Give back exactly the lines running from the line with "DRIVER1 pin GND: 5V -> GND" to the end of the entries, and only those lines.

### Collected data
────────────────────

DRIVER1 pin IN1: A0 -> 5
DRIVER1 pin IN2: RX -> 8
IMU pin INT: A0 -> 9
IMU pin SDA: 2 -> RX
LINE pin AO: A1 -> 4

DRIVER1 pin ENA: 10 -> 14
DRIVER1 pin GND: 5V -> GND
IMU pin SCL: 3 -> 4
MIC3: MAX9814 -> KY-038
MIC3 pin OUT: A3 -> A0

────────────────────

### Worked solution
DRIVER1 pin GND: 5V -> GND
IMU pin SCL: 3 -> 4
MIC3: MAX9814 -> KY-038
MIC3 pin OUT: A3 -> A0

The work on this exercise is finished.